▸ **What the exercise asks**:
Lines in which "gift" appears should be pulled from the data below.

(Scene image comparisons)

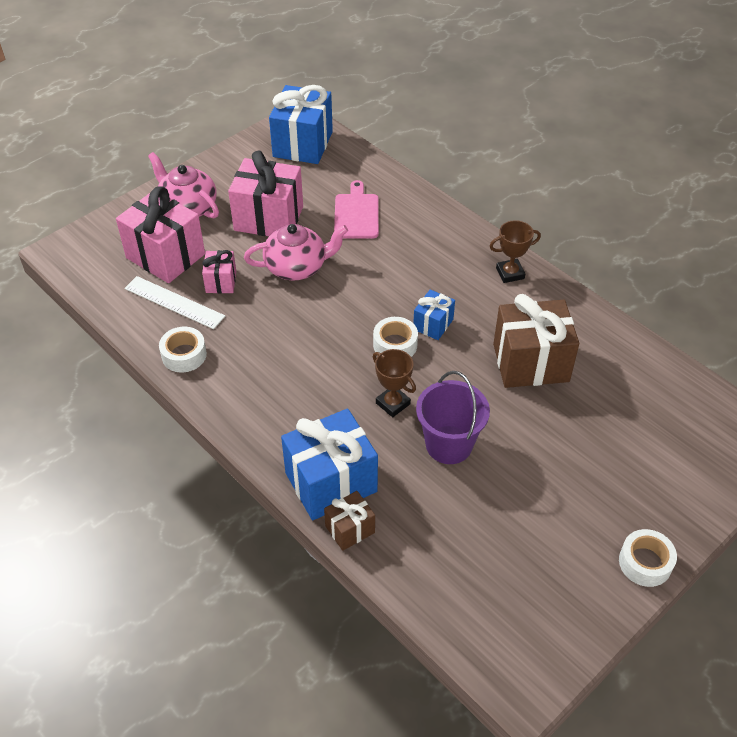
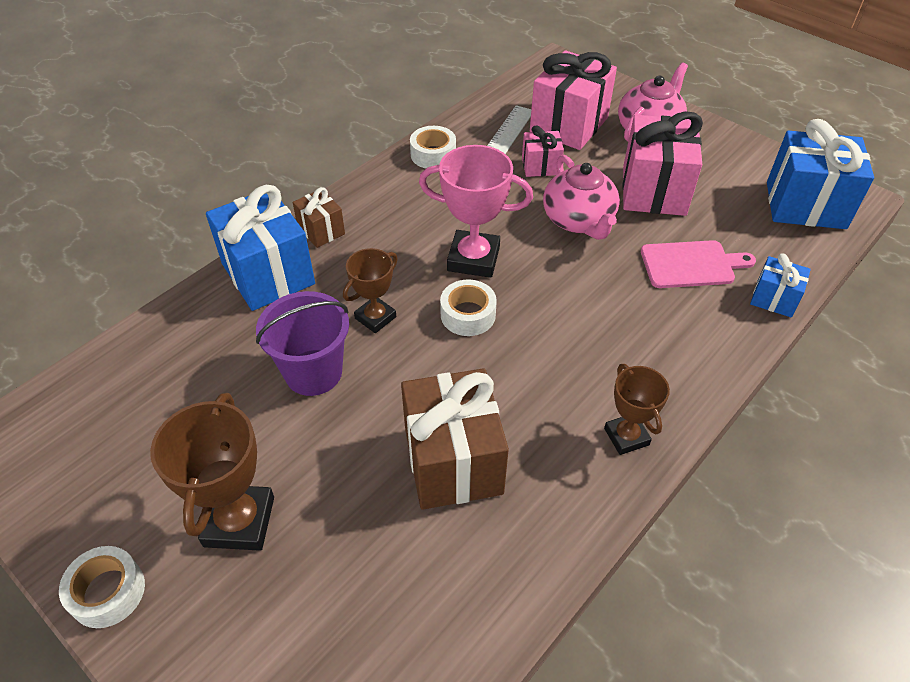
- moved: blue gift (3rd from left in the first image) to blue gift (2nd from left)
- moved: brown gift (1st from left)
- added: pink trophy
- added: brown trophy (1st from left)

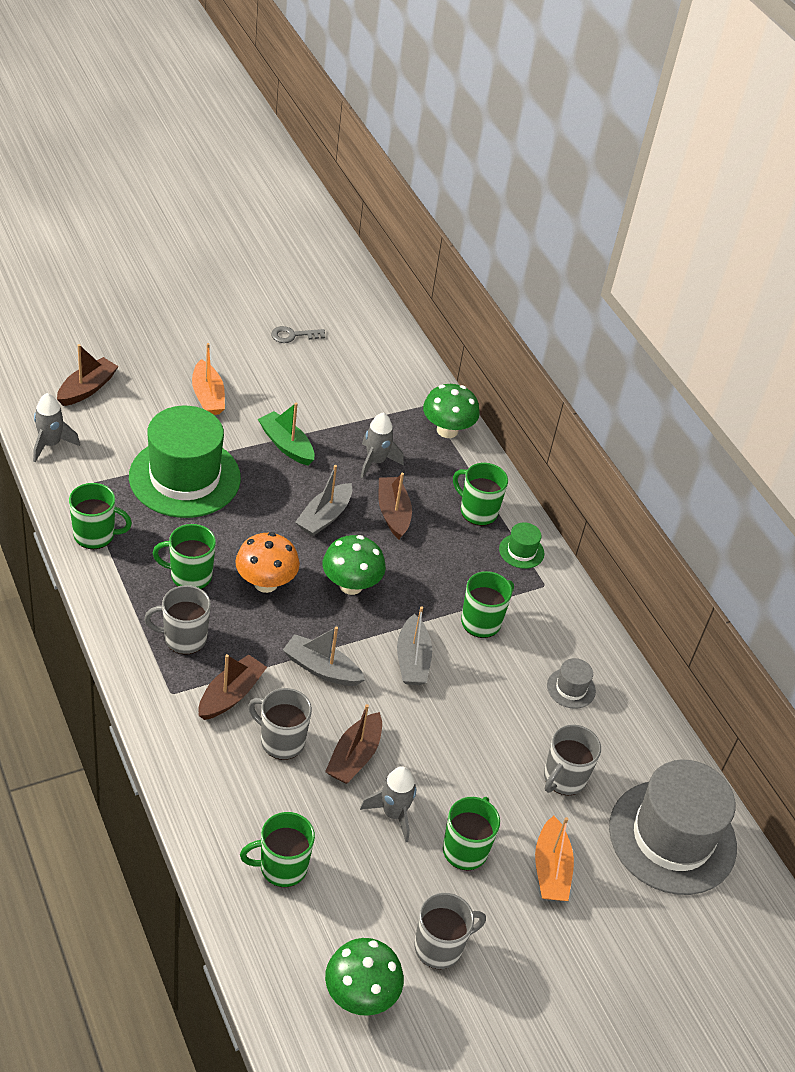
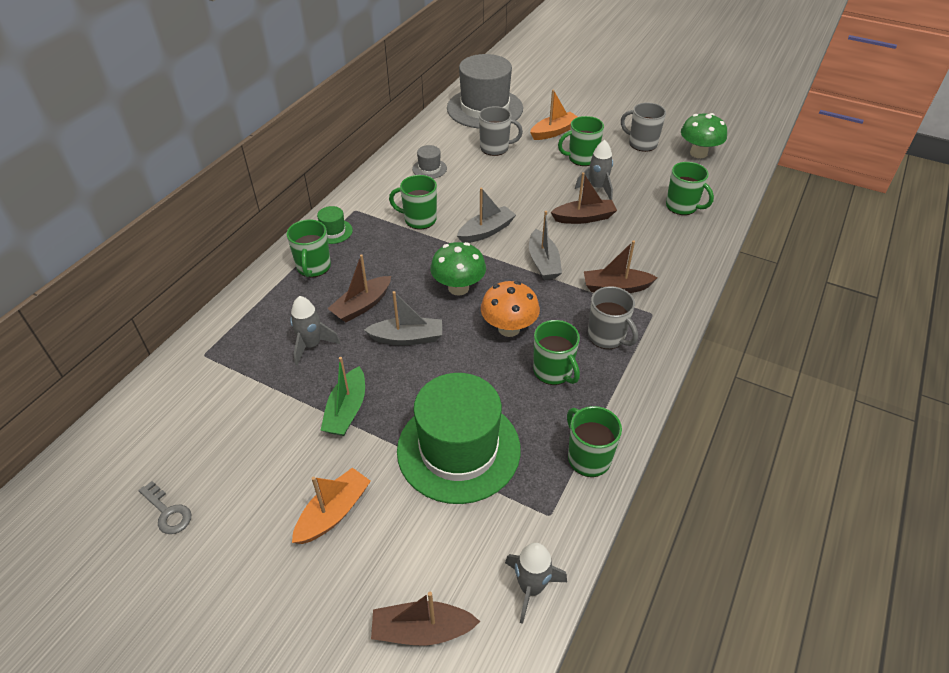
- removed: green mushroom (3rd from left)
- removed: grey mug (2nd from left)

▸ **Result**:
- moved: blue gift (3rd from left in the first image) to blue gift (2nd from left)
- moved: brown gift (1st from left)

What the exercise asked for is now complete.